[Exercise goal] For this exercise, transcribe every line of the material exactly and skip the pictures.

[The data]

+++

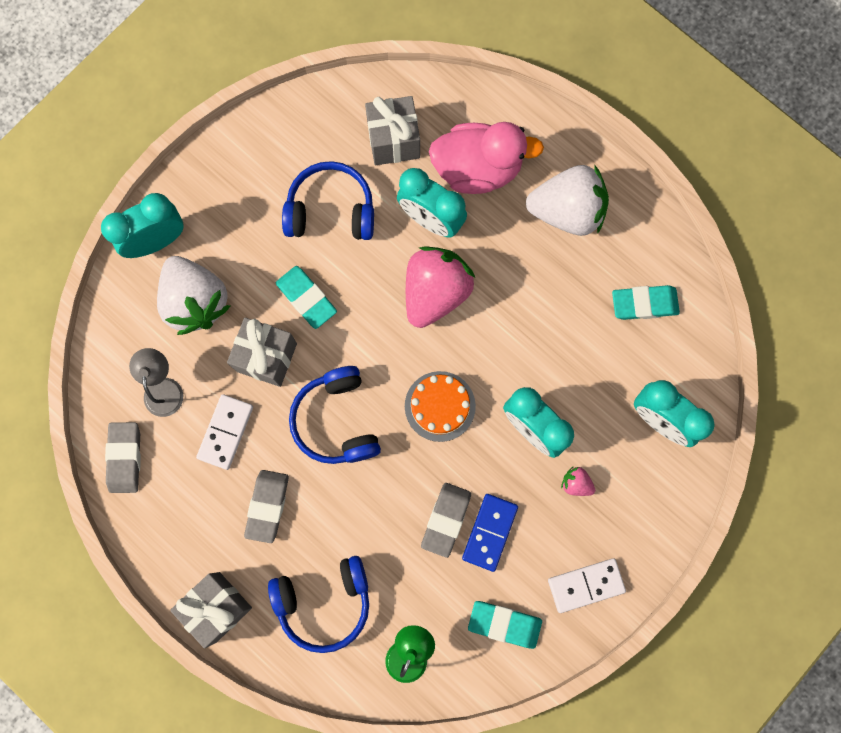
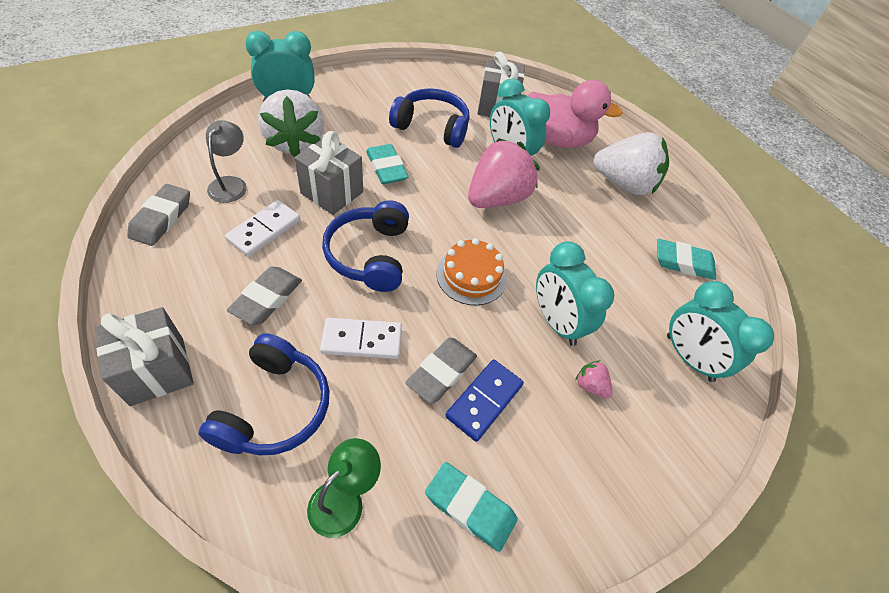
camera: 10 degrees right, 25 degrees down
(324, 602) = (274, 407): blue headphones -> blue headphones turned 75 degrees counterclockwise
(586, 585) = (580, 497): white domino -> white domino (362, 340)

+++

[Response to the exercise]
camera: 10 degrees right, 25 degrees down
(324, 602) = (274, 407): blue headphones -> blue headphones turned 75 degrees counterclockwise
(586, 585) = (580, 497): white domino -> white domino (362, 340)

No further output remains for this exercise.